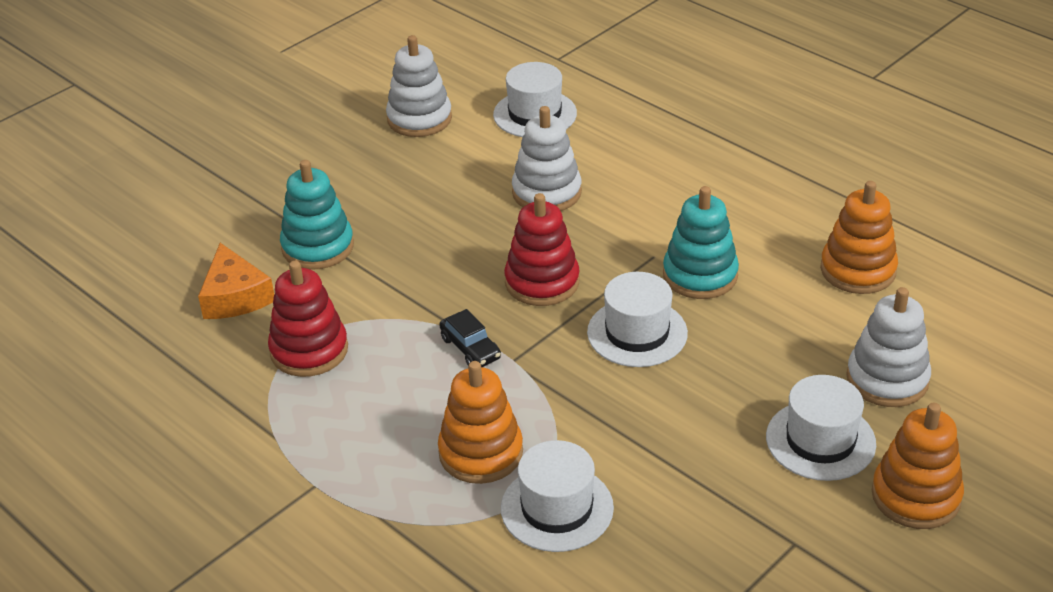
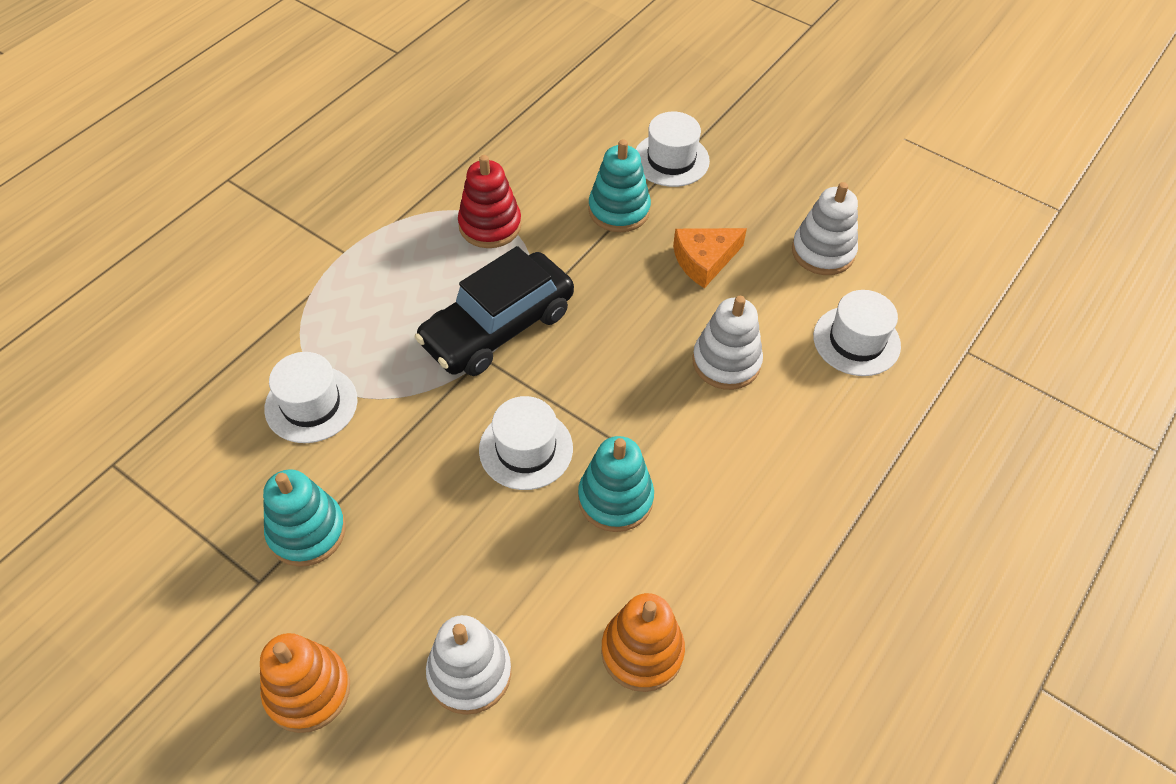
camera: 80 degrees right, 15 degrees up
(235, 296) = (550, 171): orange cheese -> orange cheese (704, 260)
(470, 348) = (498, 327): black car -> black car, size x2.46
(481, 453) = (374, 348): orange stacking toy -> none
(542, 282) = (590, 370): red stacking toy -> none
(732, 504) = (307, 531): none -> turquoise stacking toy
(820, 440) = (383, 606): white hat -> white hat (671, 160)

========================================================================

§ **TASK ITEM**
From the data, pick out every line that includes "stacking".

§ **EXERCISE OUTPUT**
(481, 453) = (374, 348): orange stacking toy -> none
(542, 282) = (590, 370): red stacking toy -> none
(732, 504) = (307, 531): none -> turquoise stacking toy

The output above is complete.